Before-and-after change data
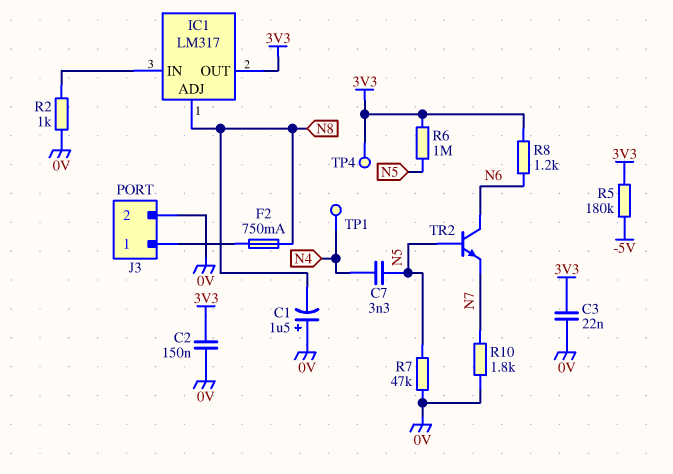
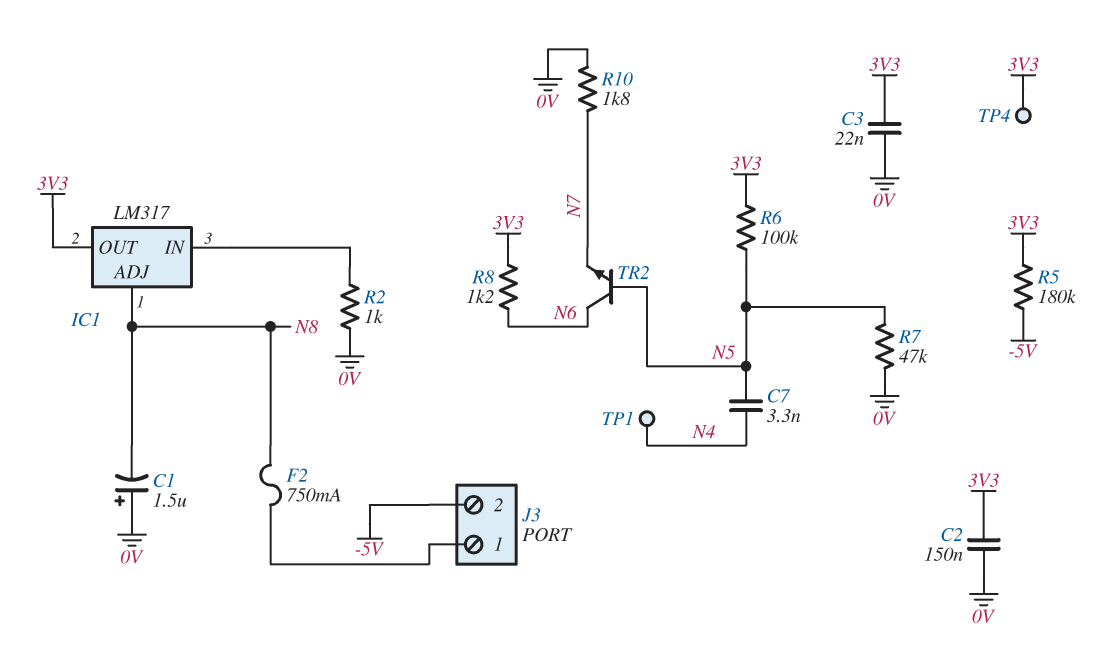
J3 pin 2: 0V -> -5V
R6: 1M (3V3, N5) -> 100k (3V3, N5)

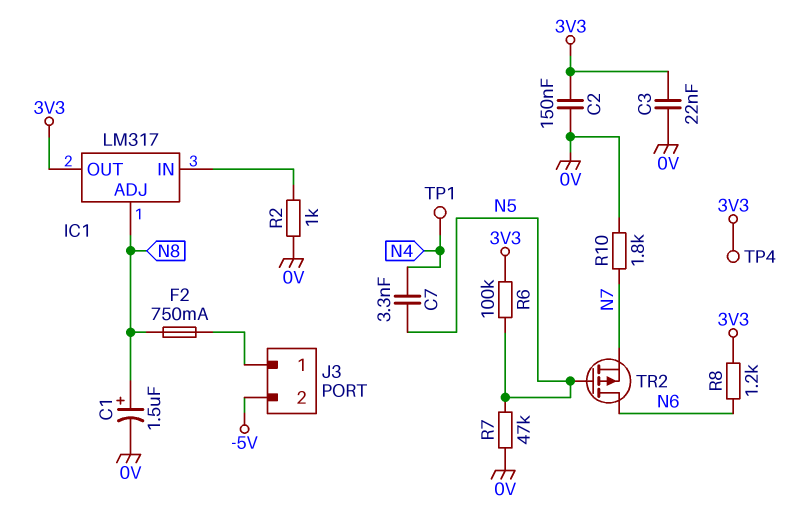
C1: 1.5uF (plus 0V, minus N8) -> 1.5uF (plus N8, minus 0V)
R5: 180k (-5V, 3V3) -> none
TR2: NPN (B N5, C N6, E N7) -> PMOS (G N5, D N6, S N7)

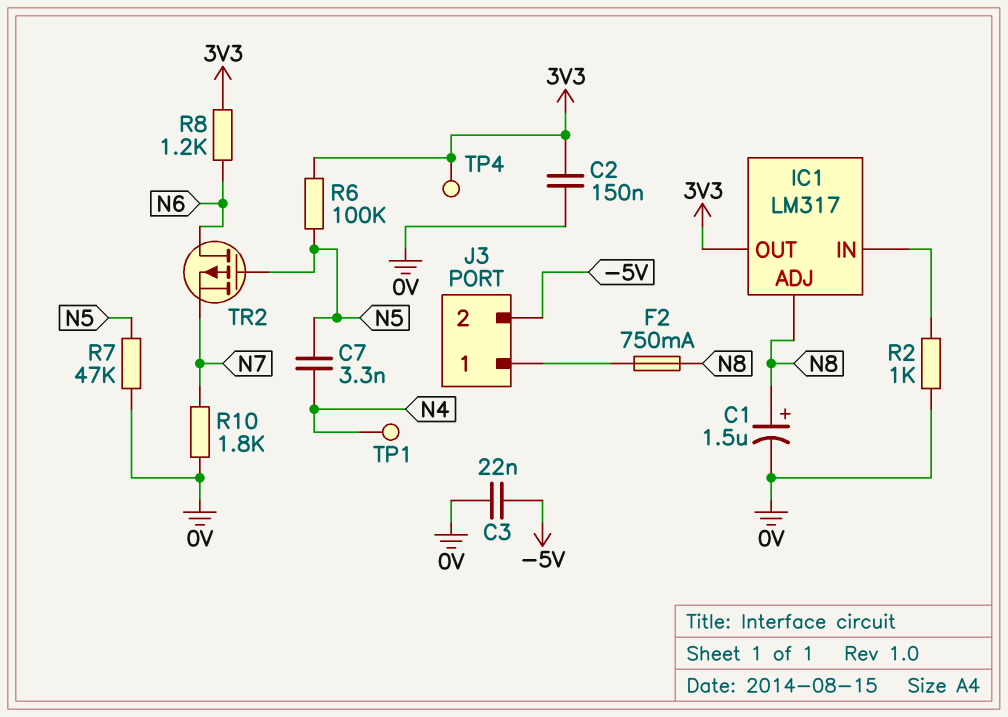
C3: 22nF (0V, 3V3) -> 22nF (-5V, 0V)

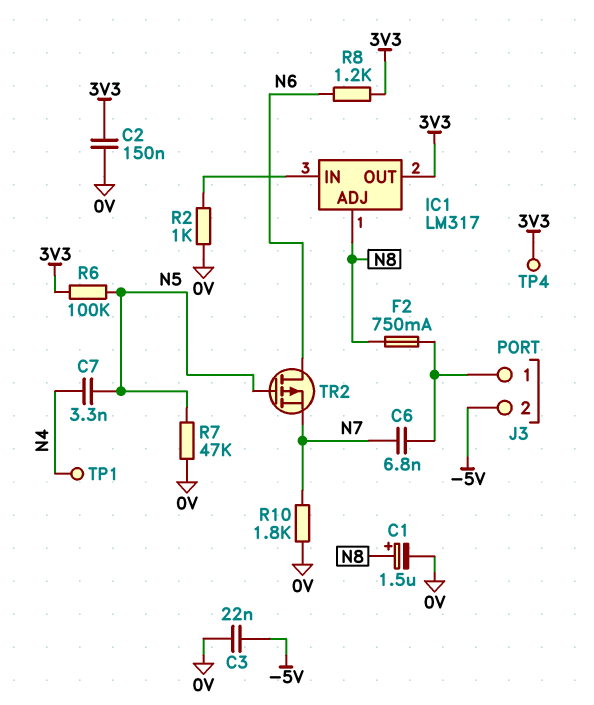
C6: none -> 6.8nF (J3/1, N7)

### Exercise directions
Set down only the lines running from the line with "R6: 1M (3V3, N5) -> 100k (3V3, N5)" to the end of the entries, inclusive; omit every picture.

### The completed task
R6: 1M (3V3, N5) -> 100k (3V3, N5)

C1: 1.5uF (plus 0V, minus N8) -> 1.5uF (plus N8, minus 0V)
R5: 180k (-5V, 3V3) -> none
TR2: NPN (B N5, C N6, E N7) -> PMOS (G N5, D N6, S N7)

C3: 22nF (0V, 3V3) -> 22nF (-5V, 0V)

C6: none -> 6.8nF (J3/1, N7)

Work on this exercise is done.